Revision tracking records
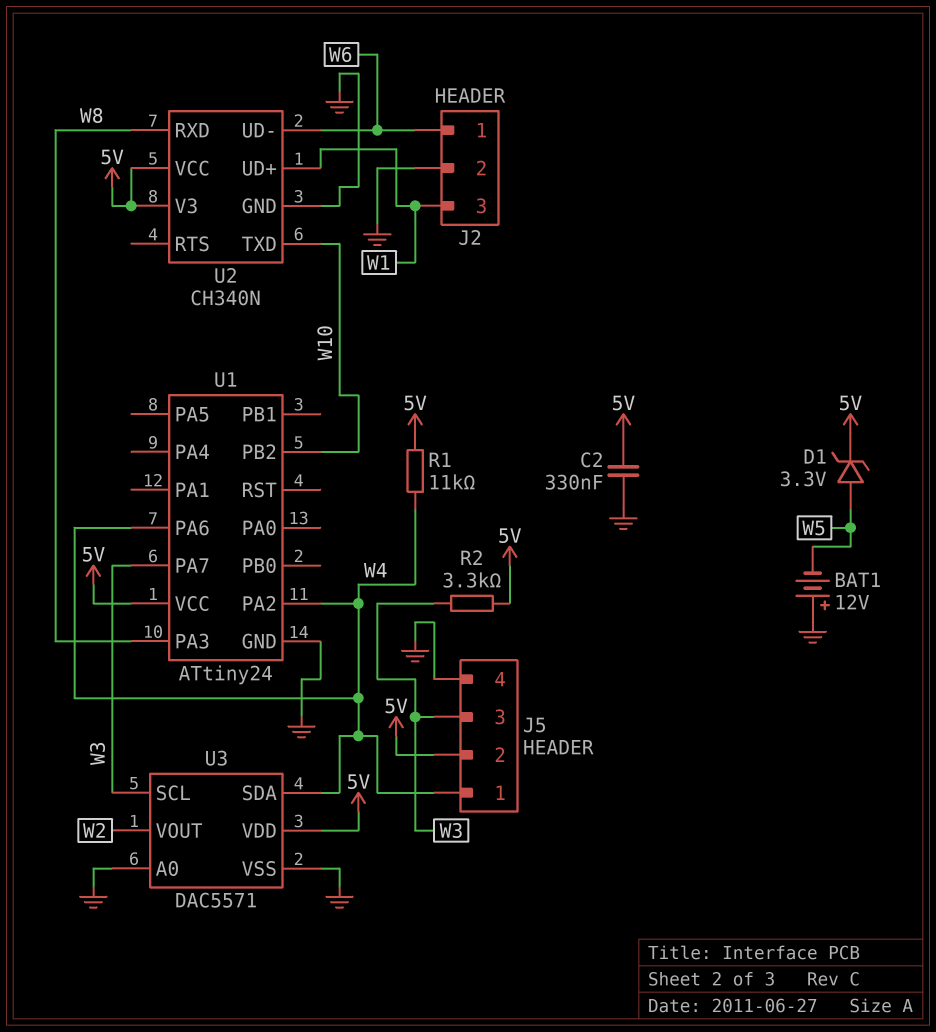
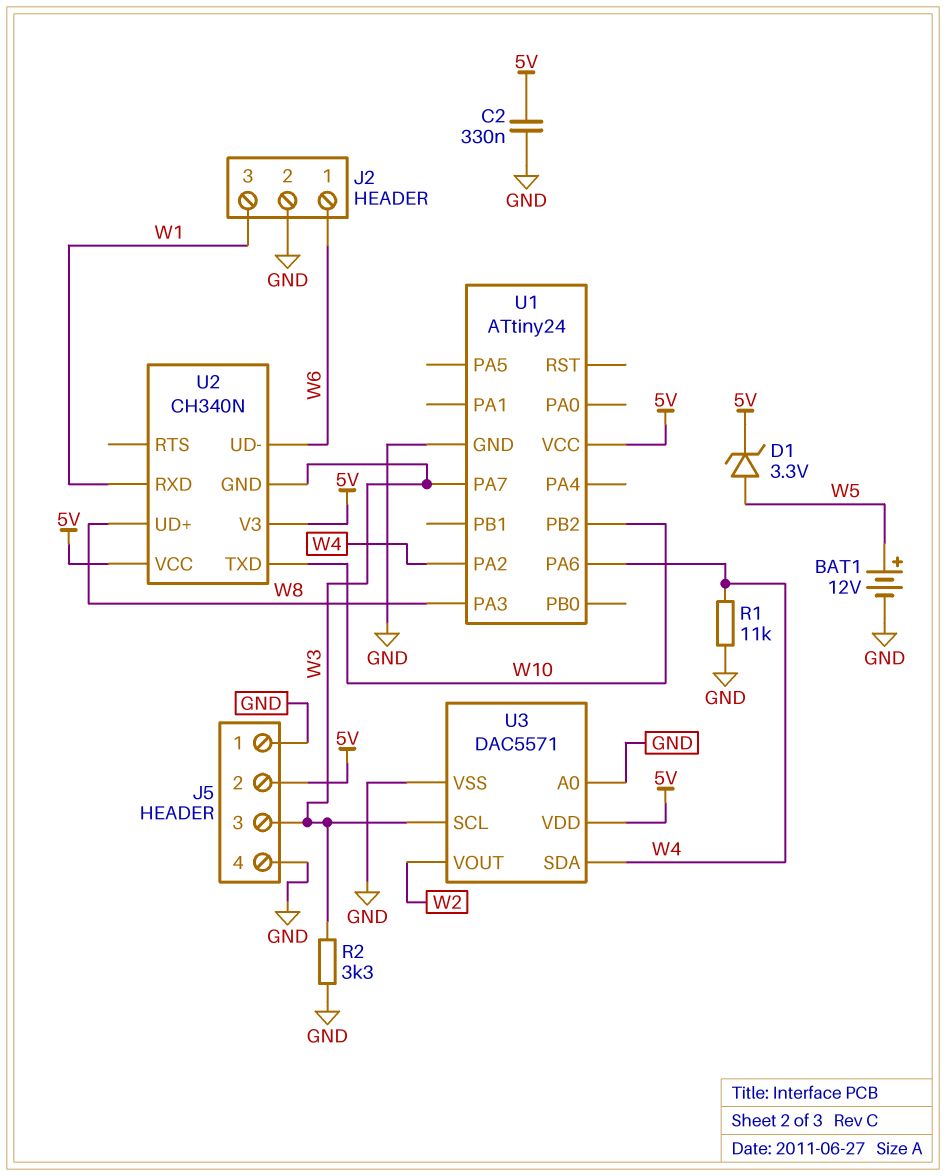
BAT1: 12V (plus GND, minus W5) -> 12V (plus W5, minus GND)
J5 pin 1: W4 -> GND
R1: 11k (5V, W4) -> 11k (GND, W4)
R2: 3.3k (5V, W3) -> 3.3k (GND, W3)
U2 pin GND: GND -> W3
U2 pin RXD: W8 -> W1
U2 pin UD+: W1 -> W8

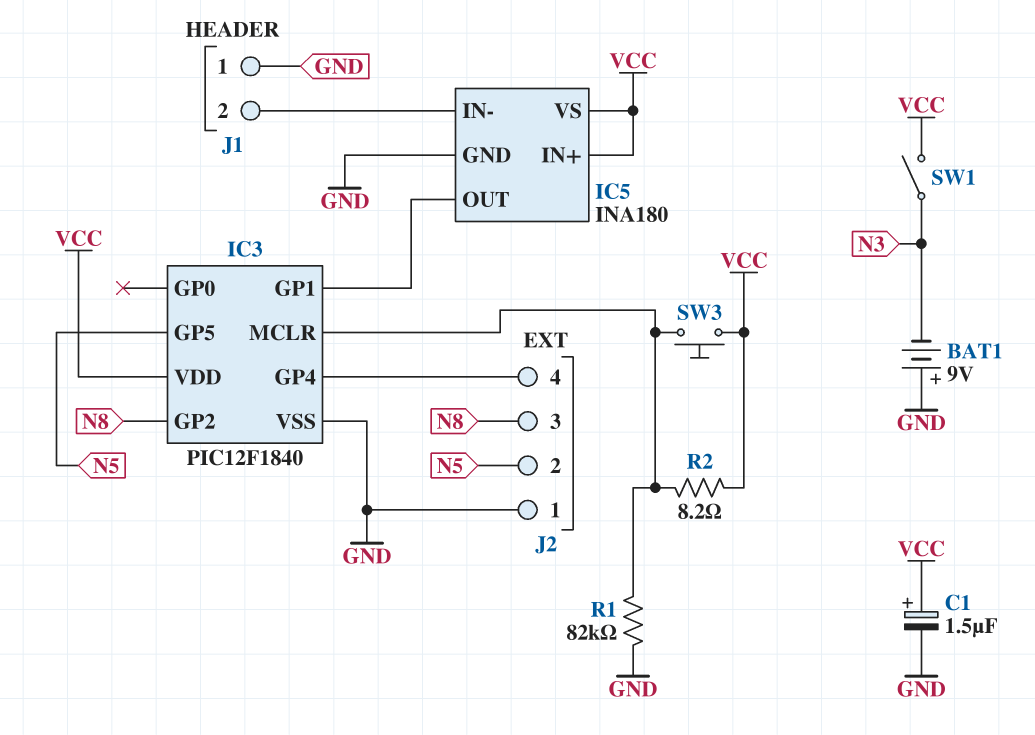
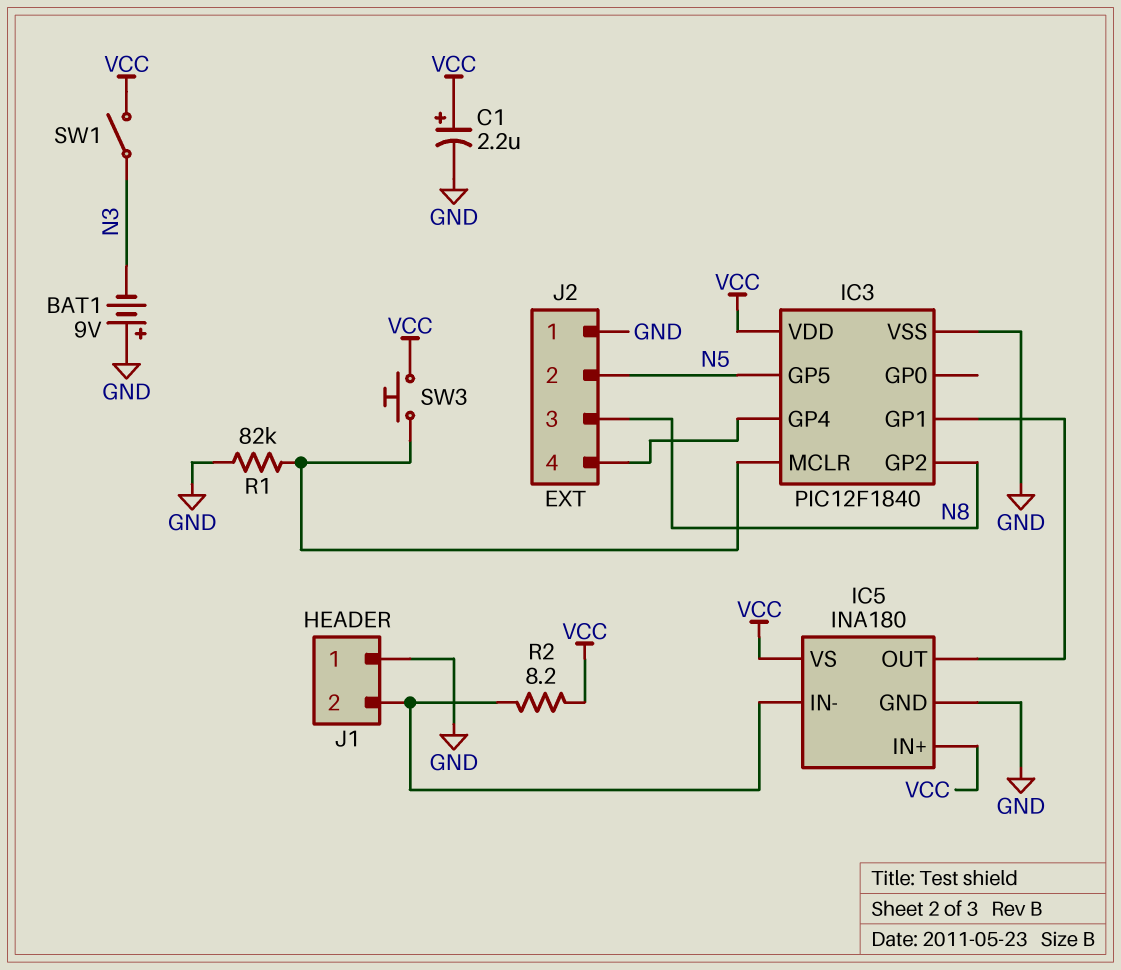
C1: 1.5uF (plus VCC, minus GND) -> 2.2uF (plus VCC, minus GND)
R2: 8.2 (IC3/MCLR, VCC) -> 8.2 (IC5/IN-, VCC)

**ABOUT THIS EXERCISE**
An exact copy is needed of the lines running from the one with "R2: 3.3k (5V, W3) -> 3.3k (GND, W3)" through the end of the data above, and of those lines only, without pictures.

**ANSWER BOX**
R2: 3.3k (5V, W3) -> 3.3k (GND, W3)
U2 pin GND: GND -> W3
U2 pin RXD: W8 -> W1
U2 pin UD+: W1 -> W8

C1: 1.5uF (plus VCC, minus GND) -> 2.2uF (plus VCC, minus GND)
R2: 8.2 (IC3/MCLR, VCC) -> 8.2 (IC5/IN-, VCC)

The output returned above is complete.